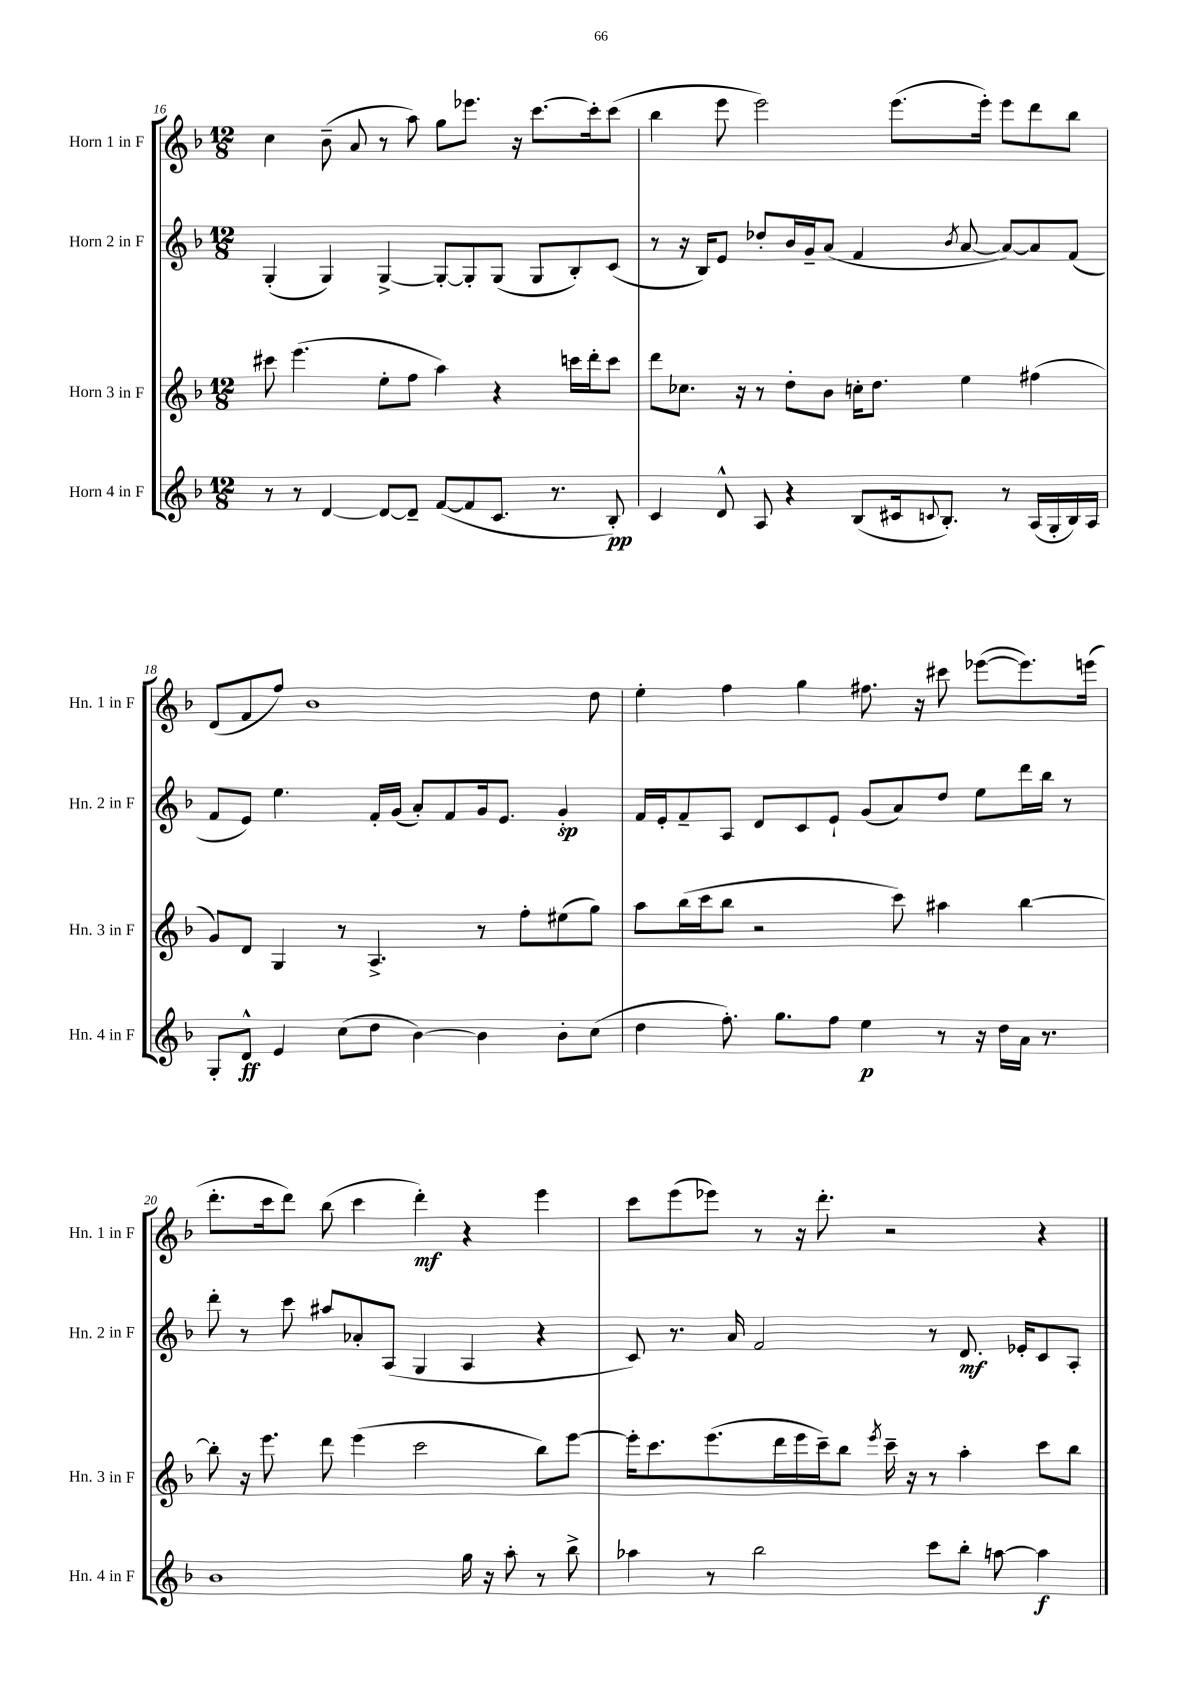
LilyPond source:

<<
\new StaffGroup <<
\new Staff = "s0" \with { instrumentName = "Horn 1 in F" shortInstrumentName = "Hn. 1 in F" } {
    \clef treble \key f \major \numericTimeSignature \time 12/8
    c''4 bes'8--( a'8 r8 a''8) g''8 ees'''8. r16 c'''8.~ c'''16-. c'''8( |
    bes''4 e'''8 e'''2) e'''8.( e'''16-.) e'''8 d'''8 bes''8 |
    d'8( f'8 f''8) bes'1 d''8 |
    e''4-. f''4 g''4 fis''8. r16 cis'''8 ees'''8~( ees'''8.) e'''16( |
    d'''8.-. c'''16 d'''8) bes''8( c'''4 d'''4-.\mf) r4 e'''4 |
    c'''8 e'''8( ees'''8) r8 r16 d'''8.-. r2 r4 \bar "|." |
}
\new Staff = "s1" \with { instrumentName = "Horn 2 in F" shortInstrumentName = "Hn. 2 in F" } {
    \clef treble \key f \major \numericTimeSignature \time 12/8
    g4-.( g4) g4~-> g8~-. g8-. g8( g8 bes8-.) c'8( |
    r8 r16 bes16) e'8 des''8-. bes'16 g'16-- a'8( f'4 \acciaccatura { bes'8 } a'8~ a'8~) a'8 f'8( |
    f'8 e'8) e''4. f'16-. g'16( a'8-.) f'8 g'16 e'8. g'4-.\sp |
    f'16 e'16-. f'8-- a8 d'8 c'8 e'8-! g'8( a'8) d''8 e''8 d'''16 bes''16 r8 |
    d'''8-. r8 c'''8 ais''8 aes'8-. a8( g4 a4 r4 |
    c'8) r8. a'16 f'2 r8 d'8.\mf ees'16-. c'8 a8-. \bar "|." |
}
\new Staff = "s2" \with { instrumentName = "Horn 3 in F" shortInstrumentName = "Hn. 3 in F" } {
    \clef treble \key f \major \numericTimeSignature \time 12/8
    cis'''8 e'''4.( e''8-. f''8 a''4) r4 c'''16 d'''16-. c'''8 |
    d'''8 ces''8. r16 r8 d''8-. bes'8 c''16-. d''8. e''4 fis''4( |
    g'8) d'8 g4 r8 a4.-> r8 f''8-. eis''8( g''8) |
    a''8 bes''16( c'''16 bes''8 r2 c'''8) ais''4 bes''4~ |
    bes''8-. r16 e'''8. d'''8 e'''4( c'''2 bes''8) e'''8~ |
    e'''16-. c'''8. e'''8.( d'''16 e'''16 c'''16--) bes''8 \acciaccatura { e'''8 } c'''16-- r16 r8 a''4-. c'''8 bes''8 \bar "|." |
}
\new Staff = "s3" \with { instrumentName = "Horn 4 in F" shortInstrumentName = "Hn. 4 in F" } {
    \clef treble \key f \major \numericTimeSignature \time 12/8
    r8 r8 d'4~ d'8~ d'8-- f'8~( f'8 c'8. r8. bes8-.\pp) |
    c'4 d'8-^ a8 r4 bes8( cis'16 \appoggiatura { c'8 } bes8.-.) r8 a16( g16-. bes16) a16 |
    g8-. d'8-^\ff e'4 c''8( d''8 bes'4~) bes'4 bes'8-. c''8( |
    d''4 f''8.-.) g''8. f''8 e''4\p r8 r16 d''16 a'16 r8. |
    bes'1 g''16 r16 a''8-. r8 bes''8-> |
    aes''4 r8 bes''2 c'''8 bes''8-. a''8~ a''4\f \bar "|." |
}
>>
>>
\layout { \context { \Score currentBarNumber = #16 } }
****
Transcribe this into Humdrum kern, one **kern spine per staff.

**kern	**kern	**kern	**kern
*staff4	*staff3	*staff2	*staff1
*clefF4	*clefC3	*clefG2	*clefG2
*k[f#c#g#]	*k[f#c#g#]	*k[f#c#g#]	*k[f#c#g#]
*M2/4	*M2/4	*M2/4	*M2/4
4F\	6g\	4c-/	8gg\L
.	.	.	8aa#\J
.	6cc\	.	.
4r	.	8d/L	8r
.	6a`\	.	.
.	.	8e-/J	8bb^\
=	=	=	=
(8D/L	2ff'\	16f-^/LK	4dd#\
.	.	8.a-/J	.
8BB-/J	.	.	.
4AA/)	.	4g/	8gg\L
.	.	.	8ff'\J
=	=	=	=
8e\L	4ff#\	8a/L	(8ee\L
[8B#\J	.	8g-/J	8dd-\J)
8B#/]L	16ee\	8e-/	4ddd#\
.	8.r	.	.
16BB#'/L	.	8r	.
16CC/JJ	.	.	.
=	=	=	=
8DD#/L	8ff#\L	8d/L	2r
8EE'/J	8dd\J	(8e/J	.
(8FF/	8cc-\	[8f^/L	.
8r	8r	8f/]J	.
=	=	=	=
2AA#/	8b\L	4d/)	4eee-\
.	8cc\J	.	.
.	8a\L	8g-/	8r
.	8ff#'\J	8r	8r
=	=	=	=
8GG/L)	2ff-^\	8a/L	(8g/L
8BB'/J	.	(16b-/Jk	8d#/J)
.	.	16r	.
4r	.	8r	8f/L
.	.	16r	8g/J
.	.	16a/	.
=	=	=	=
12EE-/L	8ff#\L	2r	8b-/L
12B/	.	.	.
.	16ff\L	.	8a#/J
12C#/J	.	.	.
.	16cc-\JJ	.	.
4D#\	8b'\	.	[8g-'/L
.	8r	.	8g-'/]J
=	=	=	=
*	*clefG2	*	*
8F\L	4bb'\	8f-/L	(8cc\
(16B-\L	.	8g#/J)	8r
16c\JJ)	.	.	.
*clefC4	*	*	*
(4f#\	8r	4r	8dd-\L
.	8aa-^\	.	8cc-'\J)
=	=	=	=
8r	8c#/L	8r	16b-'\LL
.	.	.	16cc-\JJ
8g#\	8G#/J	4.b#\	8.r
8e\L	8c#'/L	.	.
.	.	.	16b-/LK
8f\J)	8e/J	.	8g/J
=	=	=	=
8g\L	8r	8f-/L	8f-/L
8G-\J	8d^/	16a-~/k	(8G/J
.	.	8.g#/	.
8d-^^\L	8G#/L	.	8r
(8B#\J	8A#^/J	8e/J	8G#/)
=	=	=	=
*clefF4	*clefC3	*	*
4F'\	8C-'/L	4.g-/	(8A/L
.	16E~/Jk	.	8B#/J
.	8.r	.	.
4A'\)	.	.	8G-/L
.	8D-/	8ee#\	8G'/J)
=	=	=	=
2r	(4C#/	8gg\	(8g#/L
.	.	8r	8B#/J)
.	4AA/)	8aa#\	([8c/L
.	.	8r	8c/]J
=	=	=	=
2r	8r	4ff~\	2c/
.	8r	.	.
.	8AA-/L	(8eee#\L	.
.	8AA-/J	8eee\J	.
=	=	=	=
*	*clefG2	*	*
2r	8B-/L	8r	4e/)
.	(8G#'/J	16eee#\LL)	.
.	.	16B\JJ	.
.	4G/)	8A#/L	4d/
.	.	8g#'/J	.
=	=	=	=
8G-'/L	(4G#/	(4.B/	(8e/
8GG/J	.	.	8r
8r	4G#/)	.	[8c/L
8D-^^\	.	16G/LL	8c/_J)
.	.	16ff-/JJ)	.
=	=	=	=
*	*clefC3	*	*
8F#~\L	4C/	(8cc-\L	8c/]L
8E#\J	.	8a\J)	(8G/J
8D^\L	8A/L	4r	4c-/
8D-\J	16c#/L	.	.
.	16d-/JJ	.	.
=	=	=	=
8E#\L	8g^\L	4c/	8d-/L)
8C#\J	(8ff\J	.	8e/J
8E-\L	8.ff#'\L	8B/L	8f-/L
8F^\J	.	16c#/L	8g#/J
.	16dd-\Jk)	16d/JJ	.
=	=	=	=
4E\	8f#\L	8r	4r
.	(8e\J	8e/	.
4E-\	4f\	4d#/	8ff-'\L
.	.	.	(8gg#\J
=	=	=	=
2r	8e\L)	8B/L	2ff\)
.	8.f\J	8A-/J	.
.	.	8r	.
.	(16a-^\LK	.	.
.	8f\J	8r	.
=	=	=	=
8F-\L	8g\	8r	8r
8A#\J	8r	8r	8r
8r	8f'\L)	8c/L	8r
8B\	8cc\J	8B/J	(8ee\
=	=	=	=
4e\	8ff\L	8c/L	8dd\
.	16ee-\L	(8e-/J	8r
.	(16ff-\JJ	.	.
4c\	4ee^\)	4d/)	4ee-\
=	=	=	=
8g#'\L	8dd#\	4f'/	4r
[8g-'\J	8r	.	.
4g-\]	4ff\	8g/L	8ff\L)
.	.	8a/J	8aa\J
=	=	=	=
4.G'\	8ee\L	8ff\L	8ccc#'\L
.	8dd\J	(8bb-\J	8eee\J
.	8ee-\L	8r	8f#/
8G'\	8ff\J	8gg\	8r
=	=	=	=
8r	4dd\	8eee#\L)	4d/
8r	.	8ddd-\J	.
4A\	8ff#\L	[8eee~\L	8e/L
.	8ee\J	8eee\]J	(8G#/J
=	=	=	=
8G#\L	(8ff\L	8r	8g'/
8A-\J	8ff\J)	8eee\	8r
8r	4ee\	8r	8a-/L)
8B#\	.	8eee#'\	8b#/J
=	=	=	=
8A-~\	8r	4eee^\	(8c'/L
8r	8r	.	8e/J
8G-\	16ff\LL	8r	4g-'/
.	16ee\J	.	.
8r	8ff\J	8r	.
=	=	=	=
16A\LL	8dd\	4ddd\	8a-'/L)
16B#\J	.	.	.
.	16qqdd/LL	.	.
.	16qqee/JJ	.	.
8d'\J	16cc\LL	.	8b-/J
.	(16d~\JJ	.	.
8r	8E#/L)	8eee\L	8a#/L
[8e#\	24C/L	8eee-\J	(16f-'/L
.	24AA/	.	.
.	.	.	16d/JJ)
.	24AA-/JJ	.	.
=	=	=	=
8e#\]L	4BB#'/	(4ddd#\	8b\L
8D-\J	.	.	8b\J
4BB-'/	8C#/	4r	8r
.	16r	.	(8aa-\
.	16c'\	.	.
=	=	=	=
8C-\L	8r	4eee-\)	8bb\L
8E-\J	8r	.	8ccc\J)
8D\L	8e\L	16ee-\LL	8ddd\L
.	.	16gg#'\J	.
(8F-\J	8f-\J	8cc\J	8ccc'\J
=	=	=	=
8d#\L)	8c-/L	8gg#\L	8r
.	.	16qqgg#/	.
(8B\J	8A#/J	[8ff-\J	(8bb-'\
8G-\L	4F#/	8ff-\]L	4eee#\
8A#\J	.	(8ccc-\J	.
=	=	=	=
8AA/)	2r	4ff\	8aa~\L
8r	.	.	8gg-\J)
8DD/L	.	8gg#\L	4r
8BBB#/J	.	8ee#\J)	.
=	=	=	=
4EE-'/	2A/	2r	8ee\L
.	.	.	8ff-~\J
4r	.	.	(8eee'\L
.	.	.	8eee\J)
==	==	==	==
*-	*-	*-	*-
****
• Goal: Return every line from the entries above that contains the word "Horn". Case counts.

• Response below:
\new Staff = "s0" \with { instrumentName = "Horn 1 in F" shortInstrumentName = "Hn. 1 in F" } {
\new Staff = "s1" \with { instrumentName = "Horn 2 in F" shortInstrumentName = "Hn. 2 in F" } {
\new Staff = "s2" \with { instrumentName = "Horn 3 in F" shortInstrumentName = "Hn. 3 in F" } {
\new Staff = "s3" \with { instrumentName = "Horn 4 in F" shortInstrumentName = "Hn. 4 in F" } {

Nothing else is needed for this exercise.